[Items from a data source]
+===+

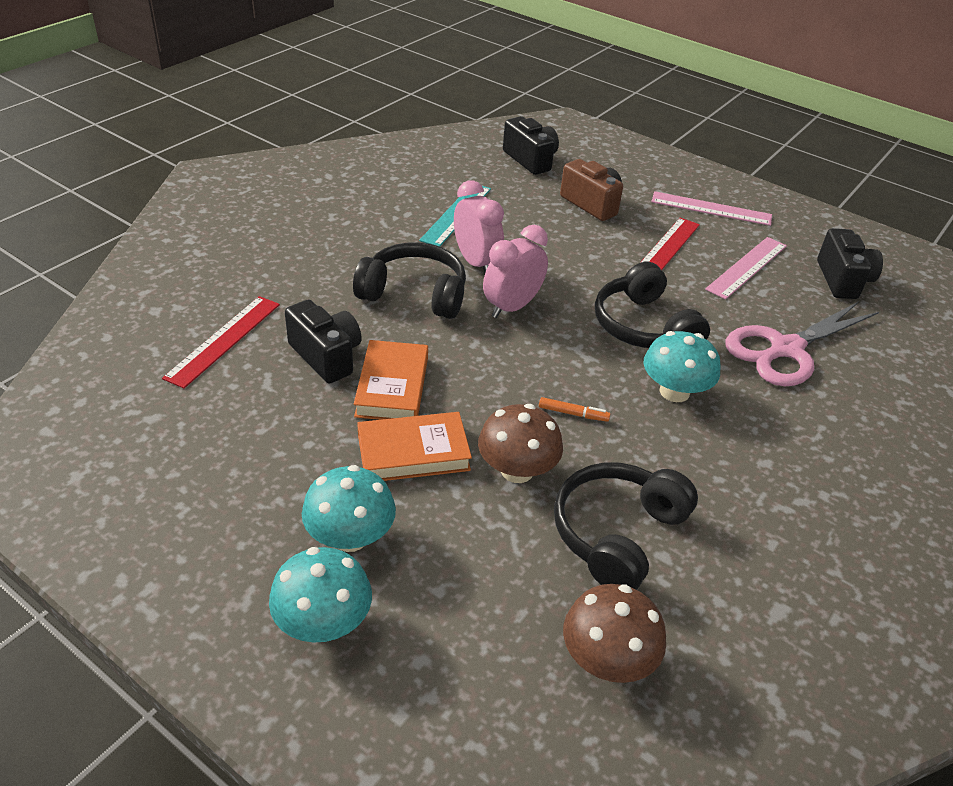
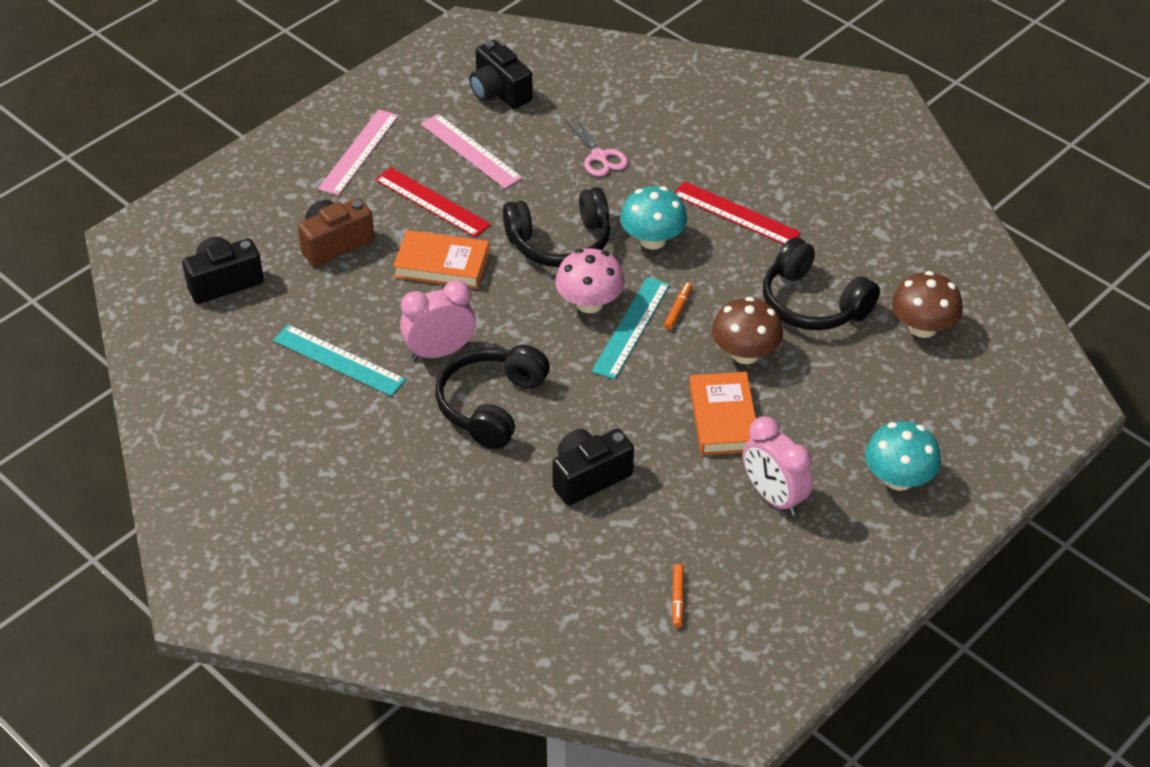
camera: 80 degrees left, 5 degrees up
red ruler [162,296,280,389] -> red ruler moved to [674,181,801,244]
turquoise mushroom [302,465,396,552] -> none
orange book [354,340,428,420] -> orange book moved to [393,230,490,289]
pink clock [483,225,548,318] -> pink clock moved to [743,416,813,516]
pink scissors [726,301,879,386] -> pink scissors [566,116,628,177], size x0.54
black camera [817,228,883,299] -> black camera turned 135 degrees counterclockwise [469,40,533,109]
none -> pink mushroom [555,248,625,313]
none -> turquoise ruler [592,277,670,379]
none -> orange marker [672,564,684,628]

+===+

**Work instruction:**
What is needed is a copy of every line above in which "pink" appears.

**Answer below:**
pink clock [483,225,548,318] -> pink clock moved to [743,416,813,516]
pink scissors [726,301,879,386] -> pink scissors [566,116,628,177], size x0.54
none -> pink mushroom [555,248,625,313]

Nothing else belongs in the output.